**The task**
Extract from the listing each line in which the word "black" appears.

[Opening Data in this exercise section]

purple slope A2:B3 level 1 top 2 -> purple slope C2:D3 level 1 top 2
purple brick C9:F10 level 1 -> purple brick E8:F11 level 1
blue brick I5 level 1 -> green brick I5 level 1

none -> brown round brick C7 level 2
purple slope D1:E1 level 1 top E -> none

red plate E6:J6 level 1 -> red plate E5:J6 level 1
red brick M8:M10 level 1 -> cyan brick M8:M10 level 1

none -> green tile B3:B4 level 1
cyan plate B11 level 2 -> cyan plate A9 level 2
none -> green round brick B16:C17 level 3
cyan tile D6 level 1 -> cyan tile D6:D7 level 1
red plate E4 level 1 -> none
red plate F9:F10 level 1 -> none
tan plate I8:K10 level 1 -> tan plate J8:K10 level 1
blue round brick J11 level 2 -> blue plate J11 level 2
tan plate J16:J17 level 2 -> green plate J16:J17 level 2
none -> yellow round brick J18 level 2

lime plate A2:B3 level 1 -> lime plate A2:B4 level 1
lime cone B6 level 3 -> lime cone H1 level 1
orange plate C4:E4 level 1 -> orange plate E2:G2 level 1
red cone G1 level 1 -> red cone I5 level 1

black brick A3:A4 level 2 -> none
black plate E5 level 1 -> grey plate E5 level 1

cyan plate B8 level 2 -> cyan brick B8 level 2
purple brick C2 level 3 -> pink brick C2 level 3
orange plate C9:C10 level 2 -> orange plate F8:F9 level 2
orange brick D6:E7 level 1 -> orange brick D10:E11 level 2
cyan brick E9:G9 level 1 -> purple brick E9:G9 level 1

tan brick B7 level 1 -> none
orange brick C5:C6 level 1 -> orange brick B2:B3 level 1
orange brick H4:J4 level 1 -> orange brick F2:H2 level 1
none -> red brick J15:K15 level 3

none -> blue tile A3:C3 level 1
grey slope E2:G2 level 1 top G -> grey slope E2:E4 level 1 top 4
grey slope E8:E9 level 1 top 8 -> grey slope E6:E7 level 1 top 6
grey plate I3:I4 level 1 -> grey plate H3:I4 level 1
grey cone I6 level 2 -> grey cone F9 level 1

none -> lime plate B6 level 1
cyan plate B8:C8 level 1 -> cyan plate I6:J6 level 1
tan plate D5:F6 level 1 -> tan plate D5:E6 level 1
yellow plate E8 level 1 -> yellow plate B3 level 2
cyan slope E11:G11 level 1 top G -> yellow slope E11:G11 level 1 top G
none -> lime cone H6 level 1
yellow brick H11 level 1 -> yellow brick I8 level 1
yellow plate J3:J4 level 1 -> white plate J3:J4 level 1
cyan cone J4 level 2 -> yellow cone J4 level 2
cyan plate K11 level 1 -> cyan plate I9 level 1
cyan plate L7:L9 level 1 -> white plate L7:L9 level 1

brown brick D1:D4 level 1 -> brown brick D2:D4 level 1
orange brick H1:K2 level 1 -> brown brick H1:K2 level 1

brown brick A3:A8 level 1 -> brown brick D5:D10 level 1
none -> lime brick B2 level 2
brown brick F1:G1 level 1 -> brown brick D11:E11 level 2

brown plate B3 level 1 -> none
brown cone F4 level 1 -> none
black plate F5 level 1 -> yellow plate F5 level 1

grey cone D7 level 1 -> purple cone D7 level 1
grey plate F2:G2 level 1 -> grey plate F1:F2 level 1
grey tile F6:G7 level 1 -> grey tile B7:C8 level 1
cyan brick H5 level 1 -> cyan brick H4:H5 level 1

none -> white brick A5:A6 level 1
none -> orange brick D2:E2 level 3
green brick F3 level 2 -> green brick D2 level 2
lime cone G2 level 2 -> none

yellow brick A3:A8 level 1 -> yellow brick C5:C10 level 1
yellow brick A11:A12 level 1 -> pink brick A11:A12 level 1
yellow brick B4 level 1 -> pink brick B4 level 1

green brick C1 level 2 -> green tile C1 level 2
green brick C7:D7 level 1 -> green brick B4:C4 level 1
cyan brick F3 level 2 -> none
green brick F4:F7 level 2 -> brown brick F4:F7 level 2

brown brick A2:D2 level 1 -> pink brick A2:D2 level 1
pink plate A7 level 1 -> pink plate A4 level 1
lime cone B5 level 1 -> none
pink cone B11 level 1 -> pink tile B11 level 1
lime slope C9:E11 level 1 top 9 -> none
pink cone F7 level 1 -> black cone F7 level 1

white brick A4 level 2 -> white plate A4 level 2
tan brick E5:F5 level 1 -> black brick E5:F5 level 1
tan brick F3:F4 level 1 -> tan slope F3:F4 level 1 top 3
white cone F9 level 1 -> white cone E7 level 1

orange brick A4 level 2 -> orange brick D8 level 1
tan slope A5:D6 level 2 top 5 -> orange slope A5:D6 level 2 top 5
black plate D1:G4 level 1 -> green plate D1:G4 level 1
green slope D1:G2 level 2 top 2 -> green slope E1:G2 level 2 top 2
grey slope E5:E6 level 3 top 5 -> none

[Closing Data in this exercise section]

**Result below**
black brick A3:A4 level 2 -> none
black plate E5 level 1 -> grey plate E5 level 1
black plate F5 level 1 -> yellow plate F5 level 1
pink cone F7 level 1 -> black cone F7 level 1
tan brick E5:F5 level 1 -> black brick E5:F5 level 1
black plate D1:G4 level 1 -> green plate D1:G4 level 1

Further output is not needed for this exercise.